§ **Directions**
Please repeat every record below exactly as written, but leave out the pictures.

§ **Dataset records**
[Start of Attachment]

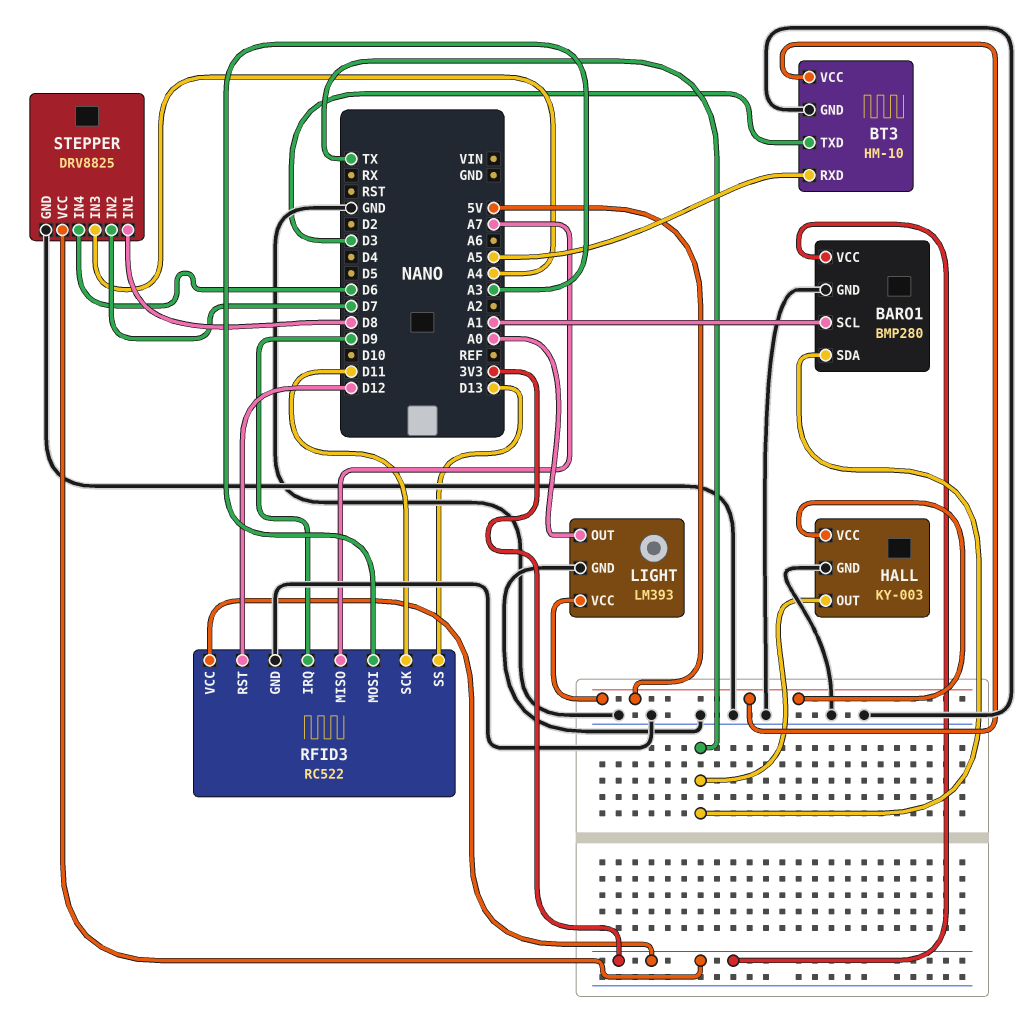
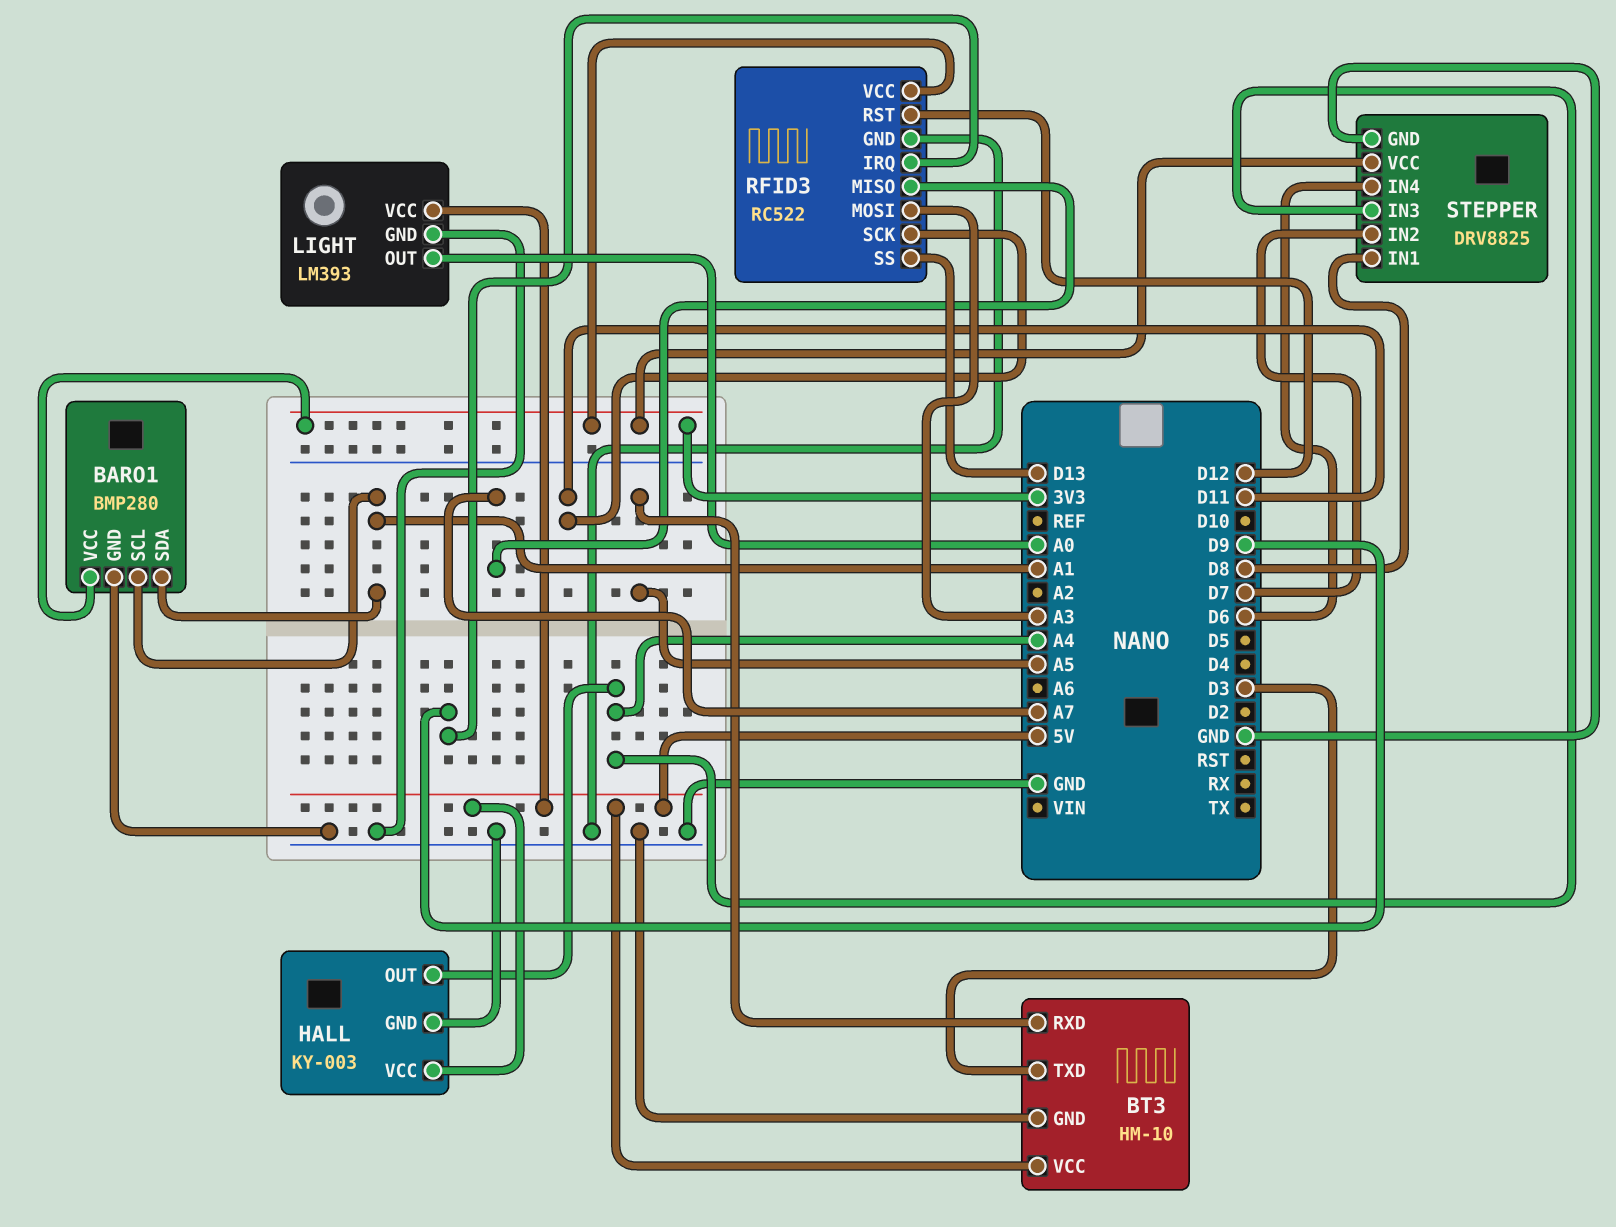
BARO1 pin SDA: TX -> A1
HALL pin OUT: TX -> A4

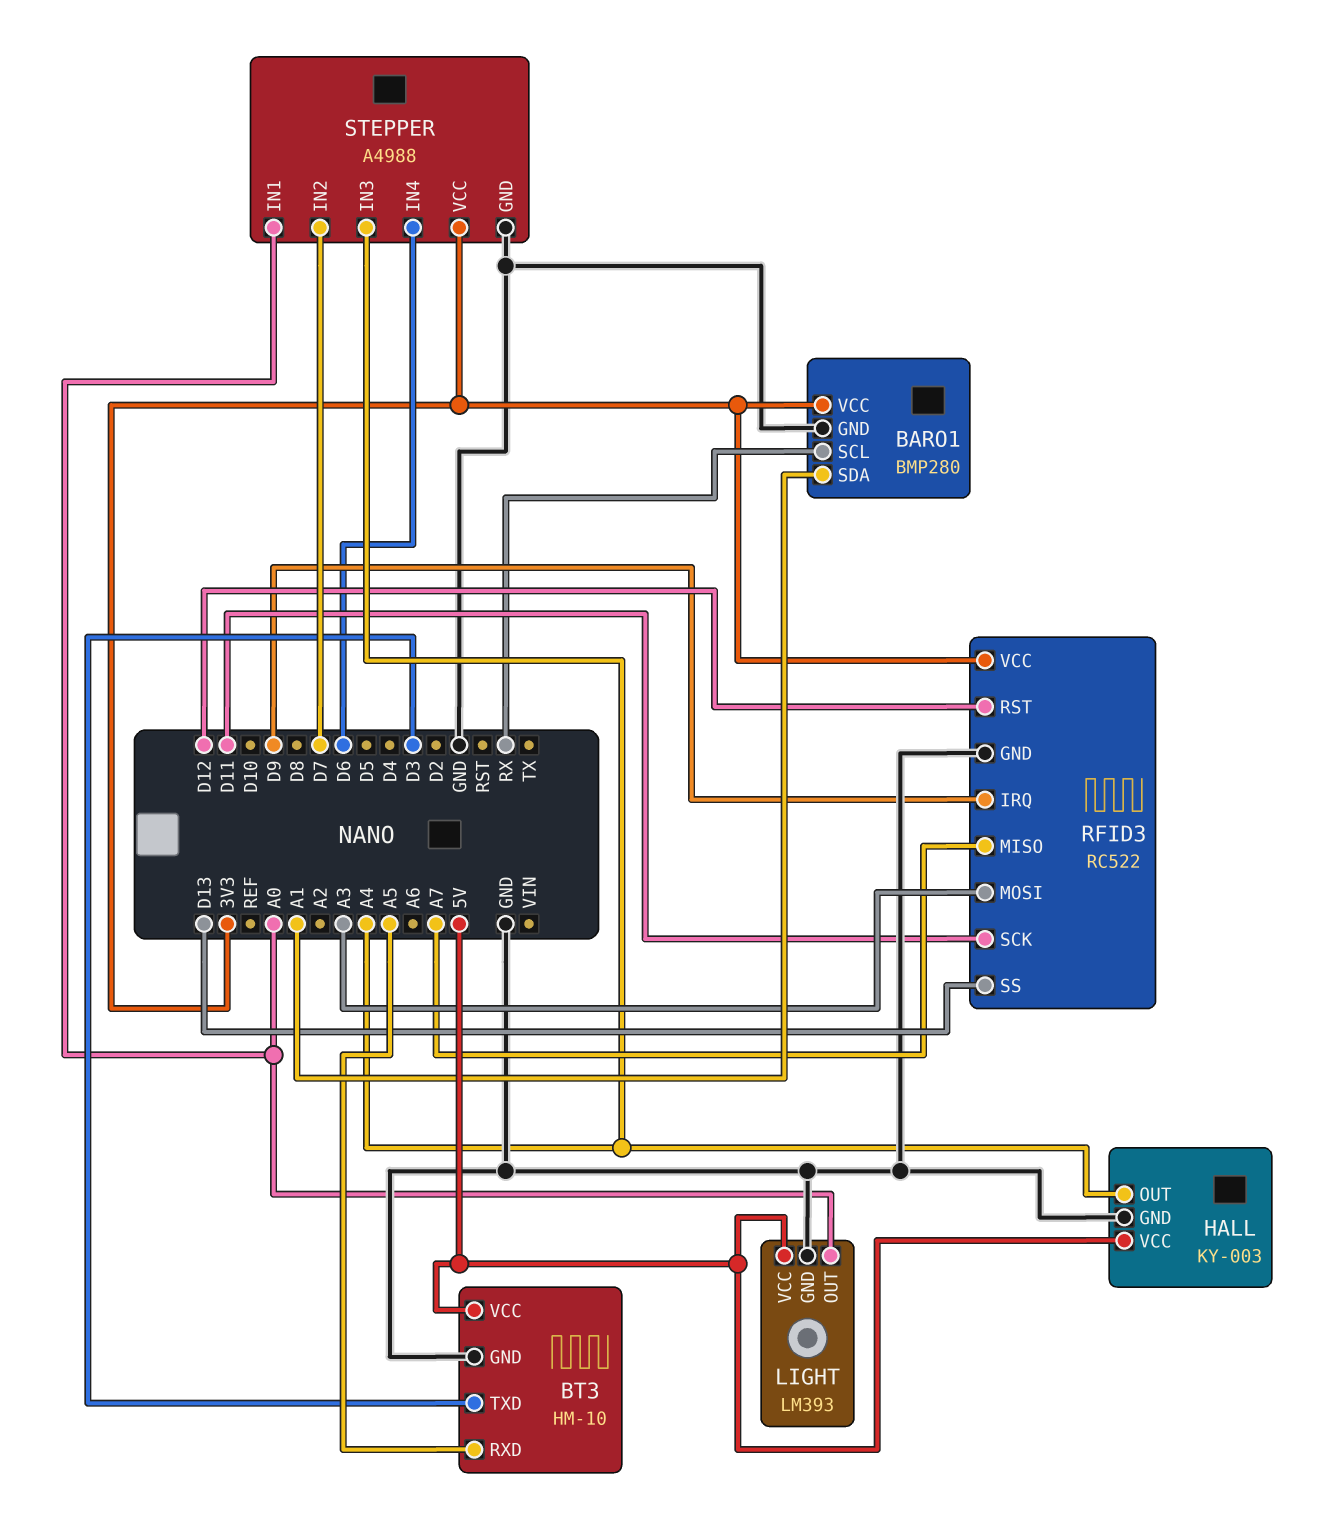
BARO1 pin SCL: A1 -> RX
STEPPER: DRV8825 -> A4988
STEPPER pin IN1: D8 -> A0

[End of Attachment]

§ **Solution to this task**
BARO1 pin SDA: TX -> A1
HALL pin OUT: TX -> A4

BARO1 pin SCL: A1 -> RX
STEPPER: DRV8825 -> A4988
STEPPER pin IN1: D8 -> A0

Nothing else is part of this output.